### What the task asks
Searching the material below, find each line that includes the word "grey", and copy it.

### Data segment
- Opening Delimiter -
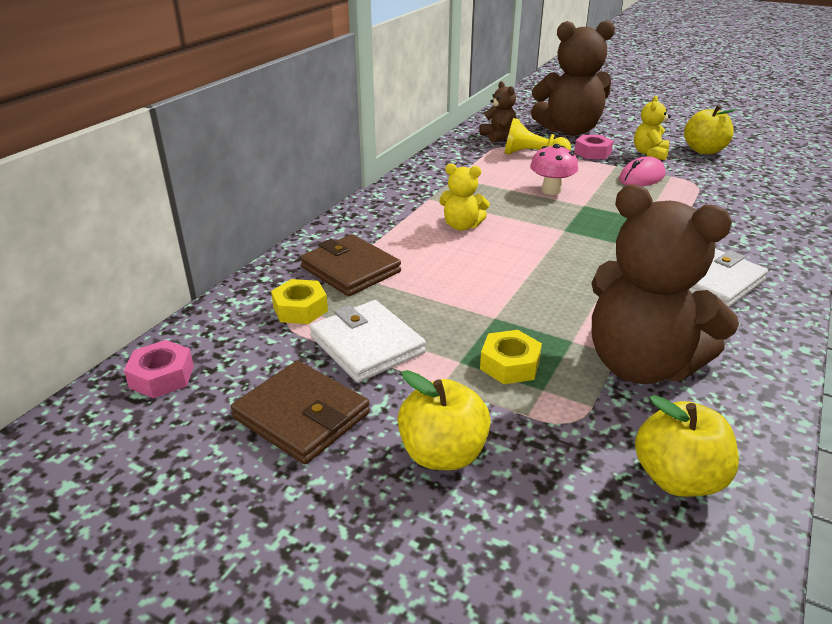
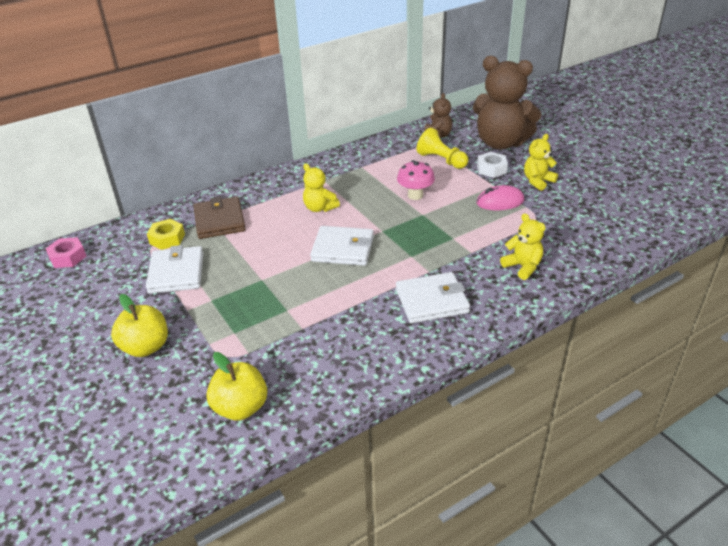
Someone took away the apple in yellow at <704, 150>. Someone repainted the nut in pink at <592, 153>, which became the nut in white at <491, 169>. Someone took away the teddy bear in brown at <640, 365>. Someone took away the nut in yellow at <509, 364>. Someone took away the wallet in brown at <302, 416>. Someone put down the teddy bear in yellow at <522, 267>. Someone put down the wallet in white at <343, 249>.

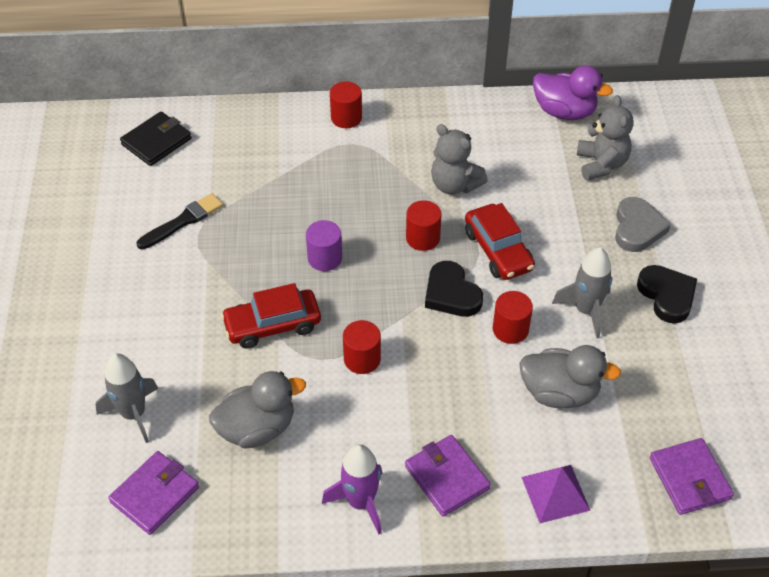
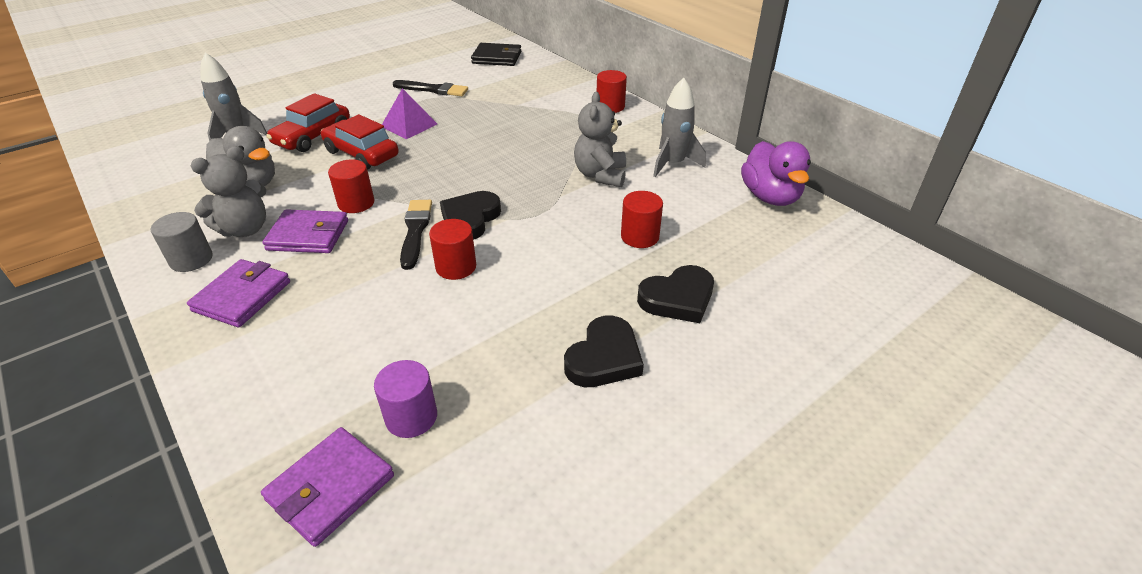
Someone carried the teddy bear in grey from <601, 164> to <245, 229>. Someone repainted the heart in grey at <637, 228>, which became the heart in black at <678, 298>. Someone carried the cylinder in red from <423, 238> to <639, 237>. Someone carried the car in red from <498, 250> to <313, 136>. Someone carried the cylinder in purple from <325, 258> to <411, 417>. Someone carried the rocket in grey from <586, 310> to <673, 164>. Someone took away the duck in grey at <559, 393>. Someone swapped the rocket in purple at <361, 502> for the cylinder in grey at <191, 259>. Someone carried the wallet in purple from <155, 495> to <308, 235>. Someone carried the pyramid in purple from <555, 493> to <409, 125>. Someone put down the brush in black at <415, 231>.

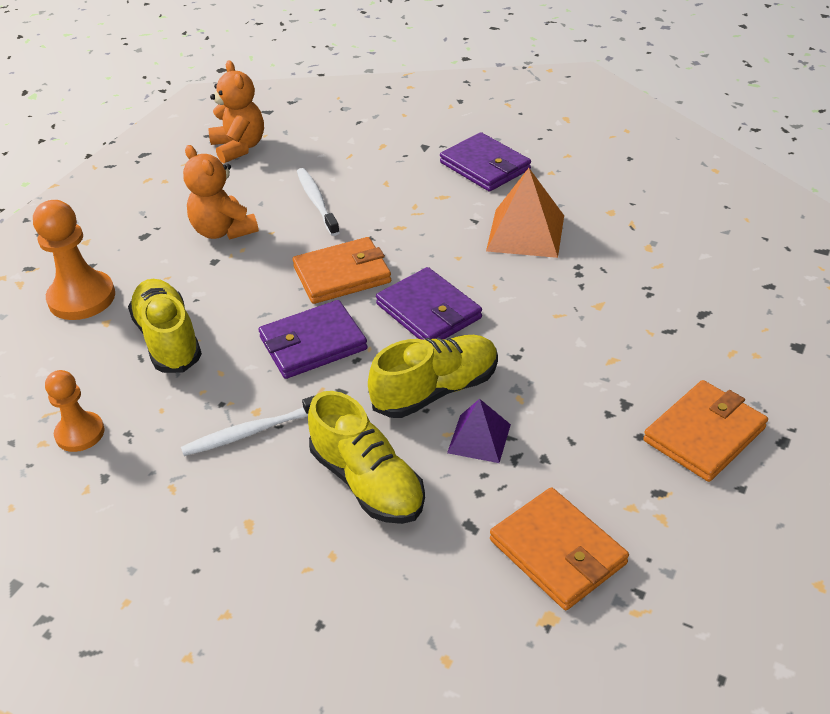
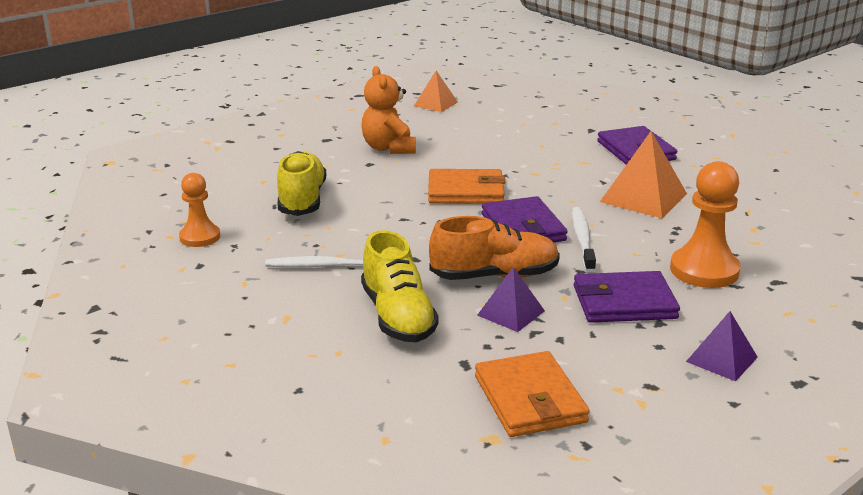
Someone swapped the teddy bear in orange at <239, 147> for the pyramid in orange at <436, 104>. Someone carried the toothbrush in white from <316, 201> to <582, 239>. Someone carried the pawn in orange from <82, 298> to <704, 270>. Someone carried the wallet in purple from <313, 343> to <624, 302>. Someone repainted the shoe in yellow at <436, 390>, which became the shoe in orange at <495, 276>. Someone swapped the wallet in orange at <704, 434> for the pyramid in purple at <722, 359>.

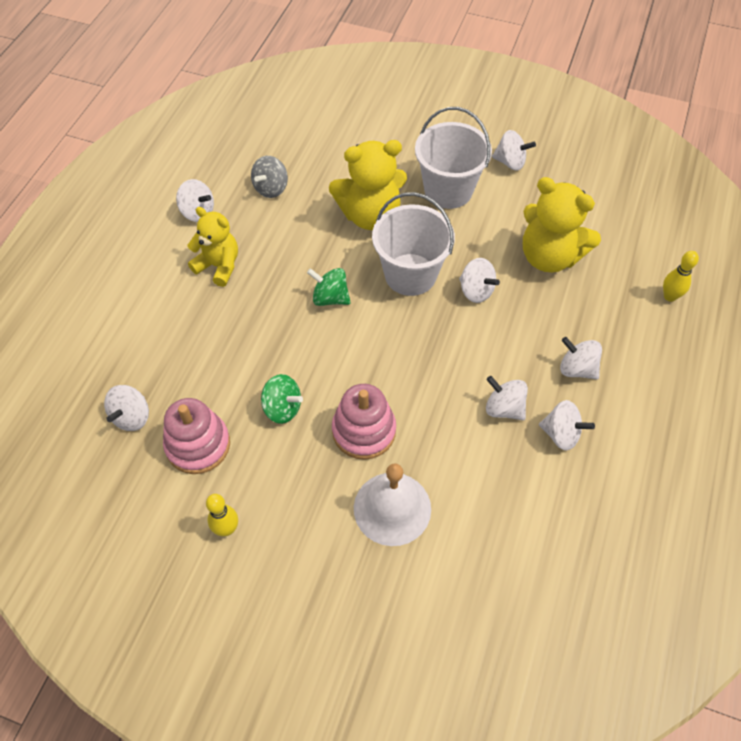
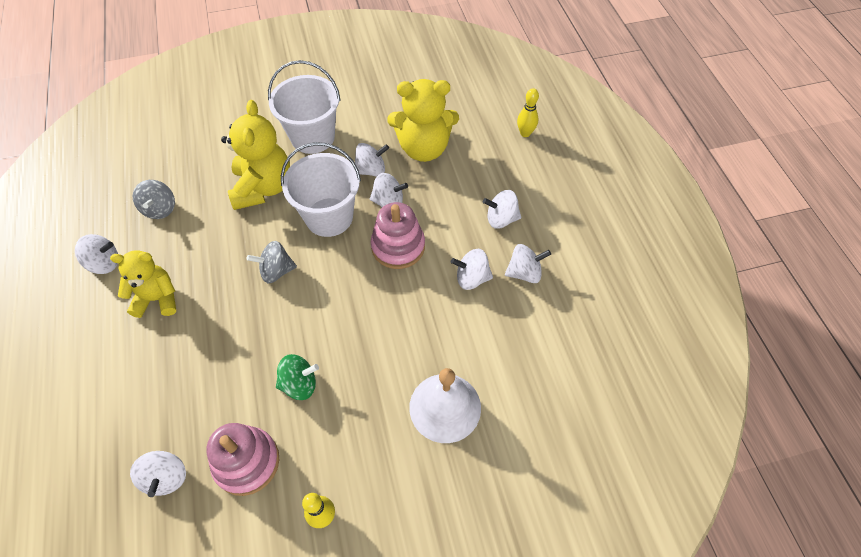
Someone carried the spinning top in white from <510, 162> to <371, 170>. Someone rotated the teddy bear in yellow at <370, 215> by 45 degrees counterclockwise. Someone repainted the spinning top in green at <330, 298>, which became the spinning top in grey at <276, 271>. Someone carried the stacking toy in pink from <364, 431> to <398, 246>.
- Closing Delimiter -
### Solution
Someone carried the teddy bear in grey from <601, 164> to <245, 229>. Someone repainted the heart in grey at <637, 228>, which became the heart in black at <678, 298>. Someone carried the cylinder in red from <423, 238> to <639, 237>. Someone carried the car in red from <498, 250> to <313, 136>. Someone carried the cylinder in purple from <325, 258> to <411, 417>. Someone carried the rocket in grey from <586, 310> to <673, 164>. Someone took away the duck in grey at <559, 393>. Someone swapped the rocket in purple at <361, 502> for the cylinder in grey at <191, 259>. Someone carried the wallet in purple from <155, 495> to <308, 235>. Someone carried the pyramid in purple from <555, 493> to <409, 125>. Someone put down the brush in black at <415, 231>.
Someone carried the spinning top in white from <510, 162> to <371, 170>. Someone rotated the teddy bear in yellow at <370, 215> by 45 degrees counterclockwise. Someone repainted the spinning top in green at <330, 298>, which became the spinning top in grey at <276, 271>. Someone carried the stacking toy in pink from <364, 431> to <398, 246>.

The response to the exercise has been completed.